**Provided records**

<<<<

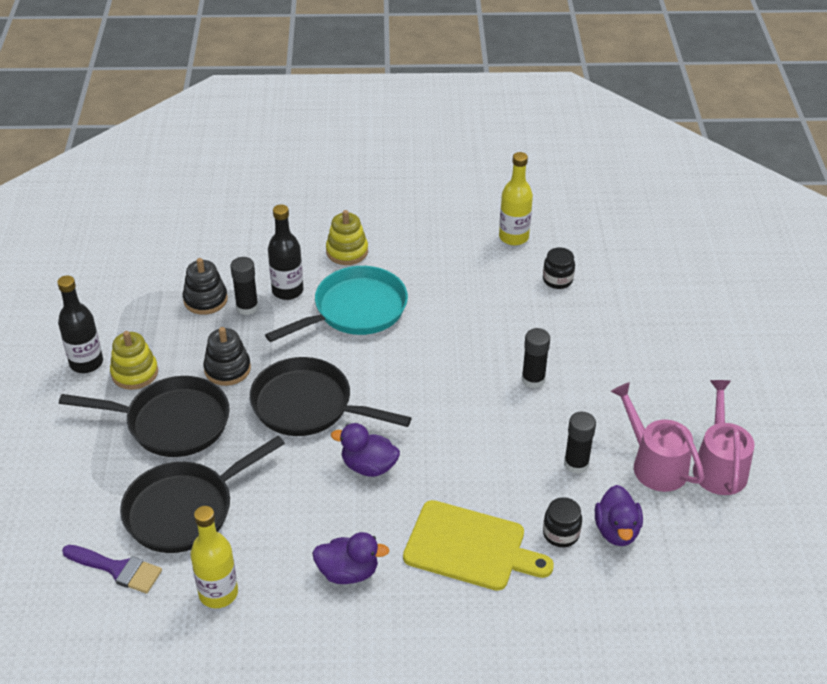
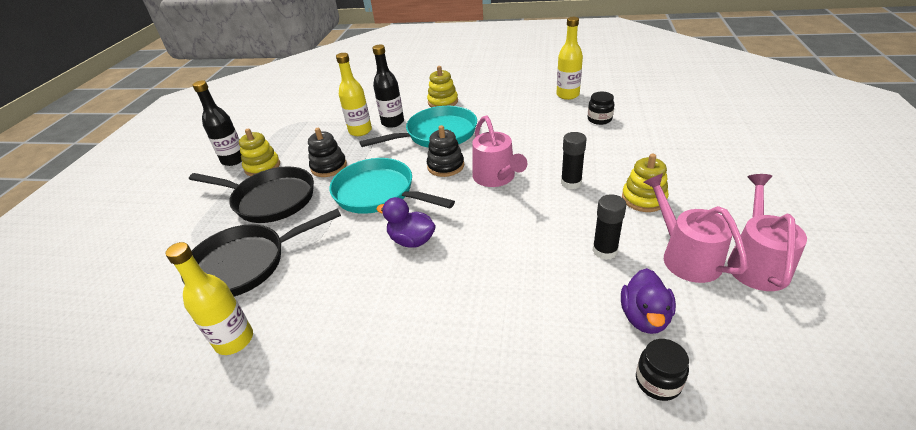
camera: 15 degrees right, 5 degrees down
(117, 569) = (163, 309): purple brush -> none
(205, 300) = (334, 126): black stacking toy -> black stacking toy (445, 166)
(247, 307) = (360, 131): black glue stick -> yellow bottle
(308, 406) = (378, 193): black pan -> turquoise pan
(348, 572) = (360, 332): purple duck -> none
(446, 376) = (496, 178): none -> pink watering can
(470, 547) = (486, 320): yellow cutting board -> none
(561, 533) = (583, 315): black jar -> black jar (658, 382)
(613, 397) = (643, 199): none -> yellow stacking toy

>>>>
<<<<

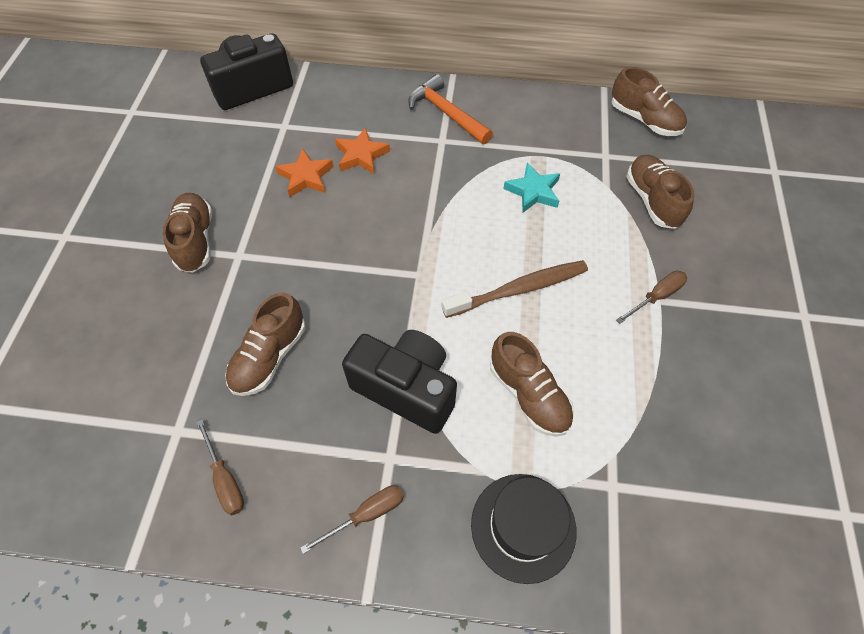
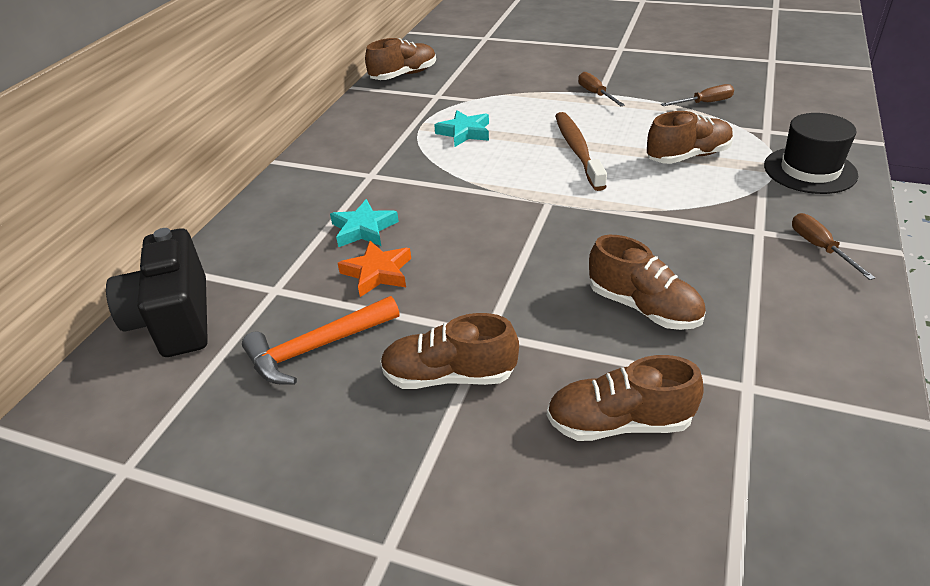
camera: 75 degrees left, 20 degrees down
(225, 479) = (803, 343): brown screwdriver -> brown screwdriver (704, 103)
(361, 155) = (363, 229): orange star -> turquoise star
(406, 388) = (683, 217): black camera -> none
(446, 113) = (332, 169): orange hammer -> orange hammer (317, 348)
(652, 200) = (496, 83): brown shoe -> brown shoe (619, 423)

>>>>

**Task item**
Search the records line by line for the word "degrees" and copy every line where it appears.

**Exercise result**
camera: 15 degrees right, 5 degrees down
camera: 75 degrees left, 20 degrees down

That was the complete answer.